*** Opening Source material ***

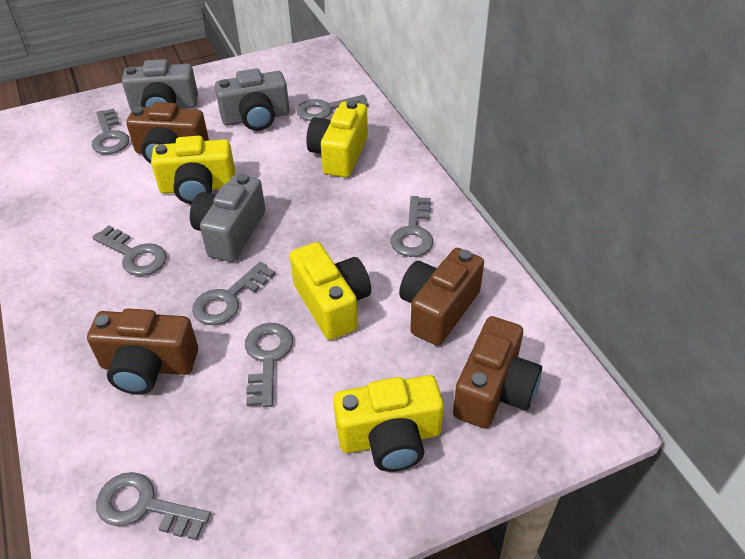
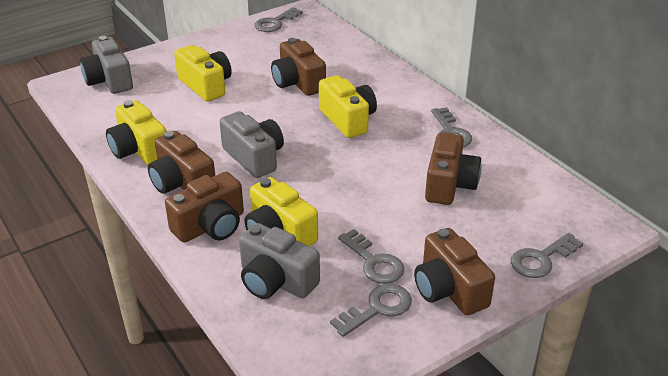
brown camera: 4 -> 5
grey key: 7 -> 5

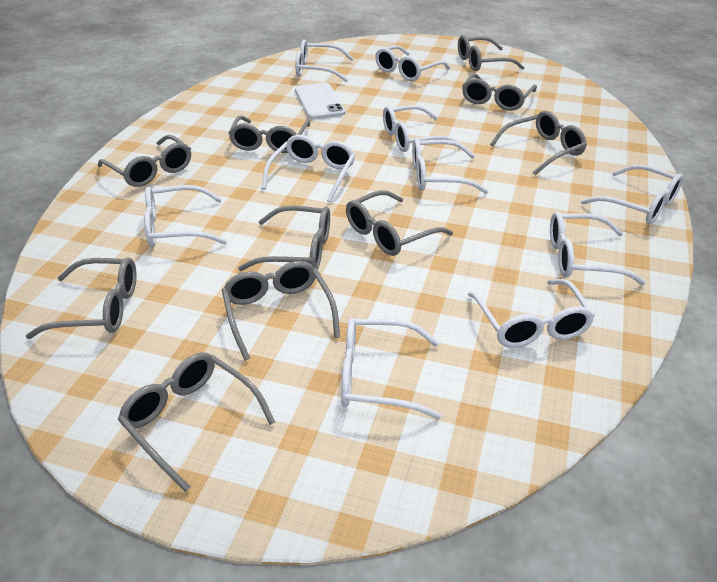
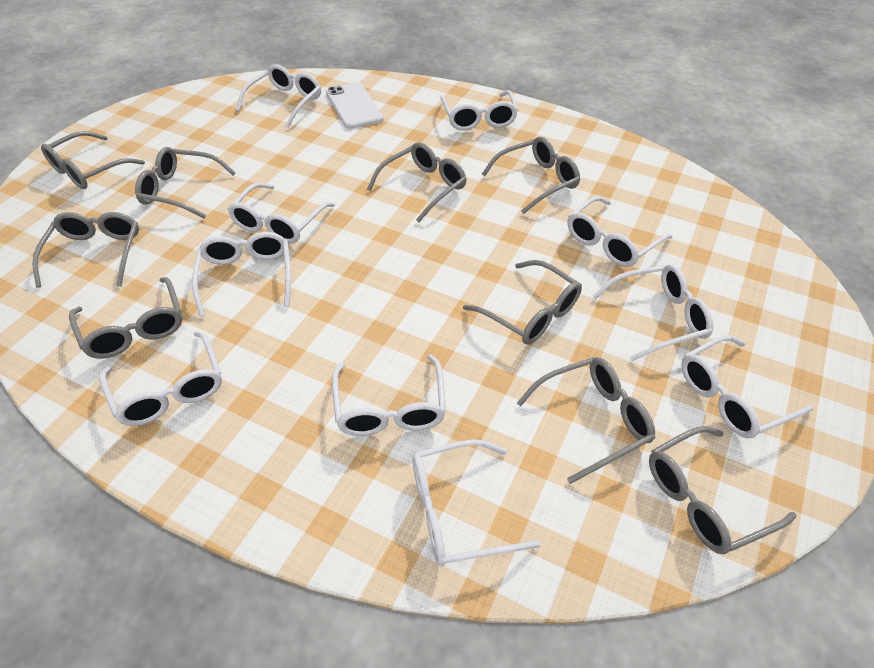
grey glasses: 10 -> 9

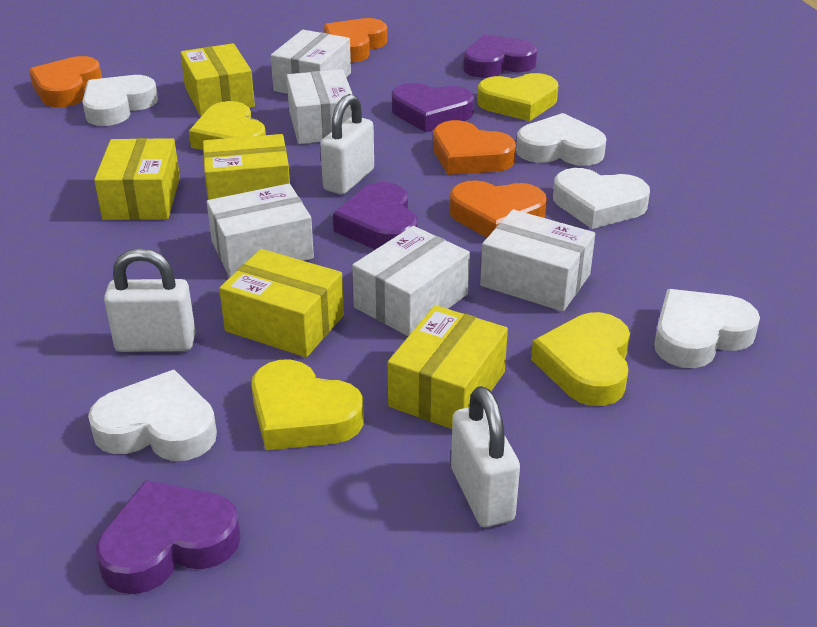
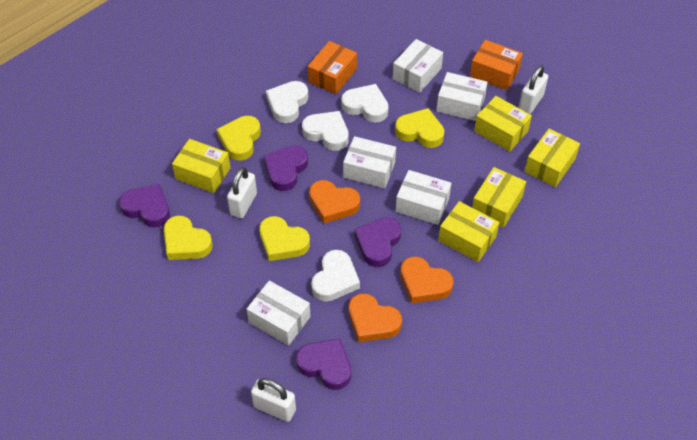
orange box: 0 -> 2
orange heart: 4 -> 3
white heart: 5 -> 4

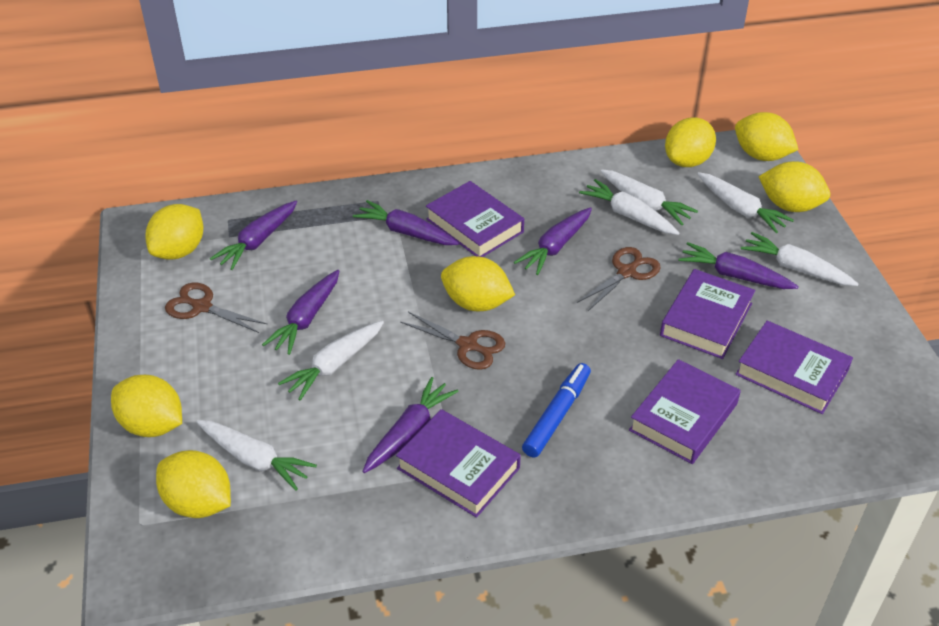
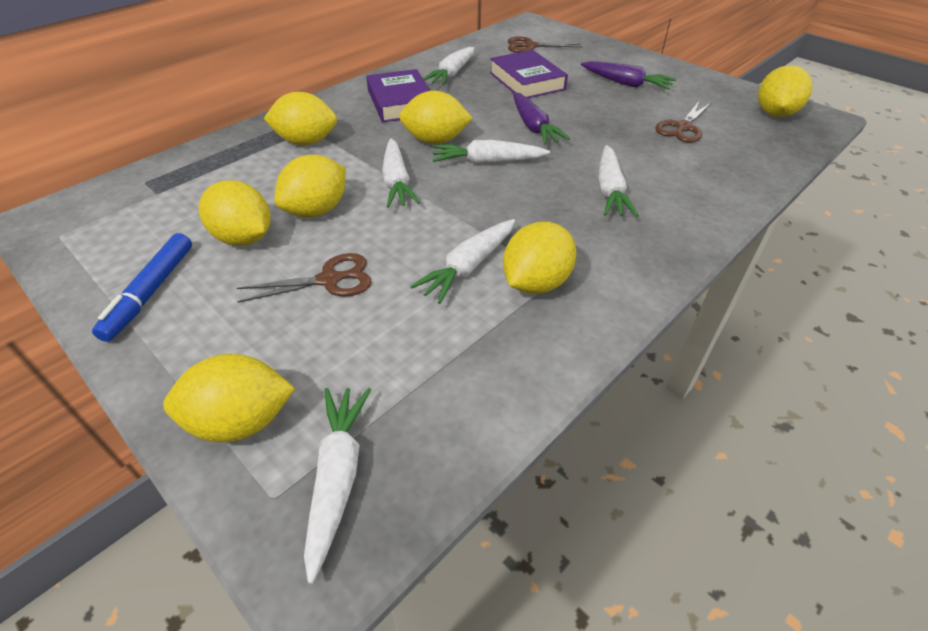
purple book: 5 -> 2
purple carrot: 6 -> 2

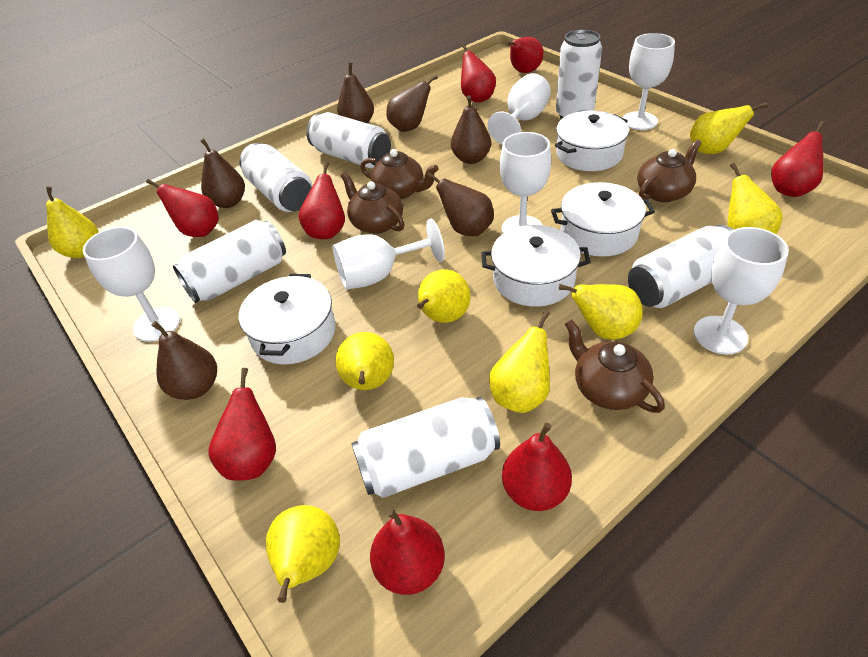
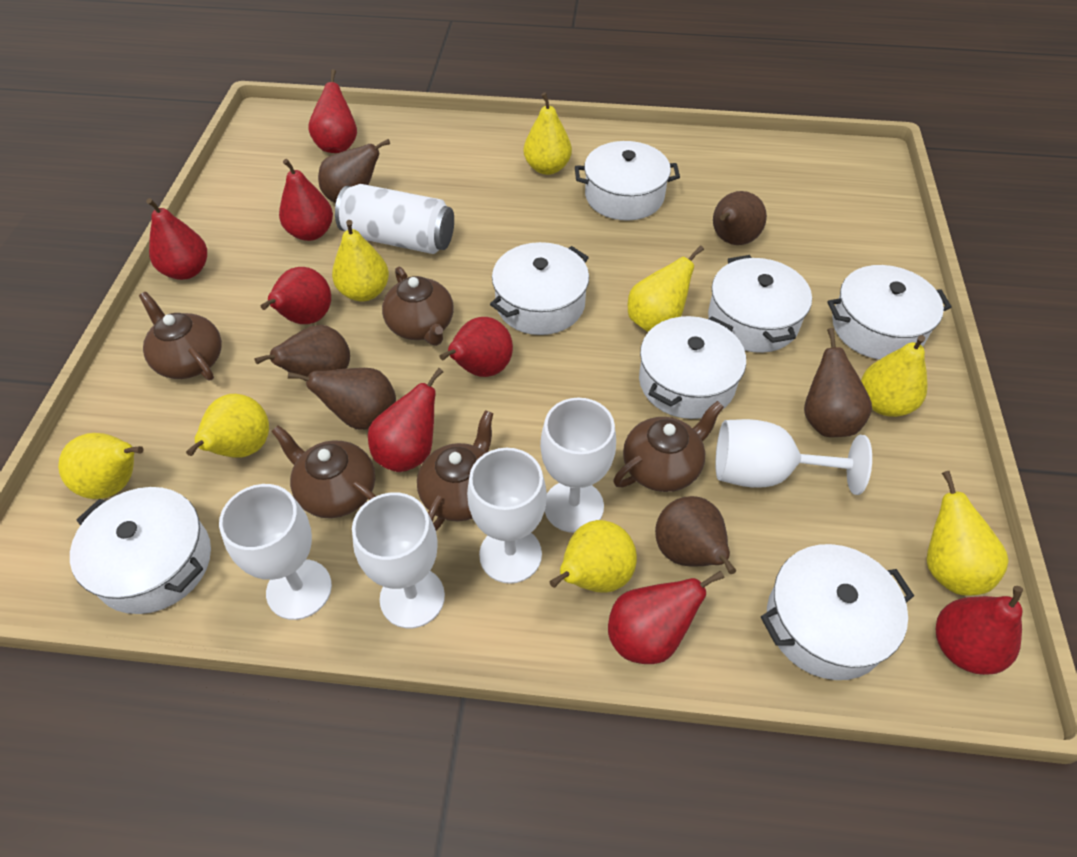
brown teapot: 4 -> 5
white can: 6 -> 1
white goblet: 6 -> 5
white pot: 4 -> 7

*** Closing Source material ***

# Task details:
Print, exactly and without pictures, the lines from the one holding "orange heart: 4 -> 3" through the last line of the entries above, both included.

# Exercise solution:
orange heart: 4 -> 3
white heart: 5 -> 4

purple book: 5 -> 2
purple carrot: 6 -> 2

brown teapot: 4 -> 5
white can: 6 -> 1
white goblet: 6 -> 5
white pot: 4 -> 7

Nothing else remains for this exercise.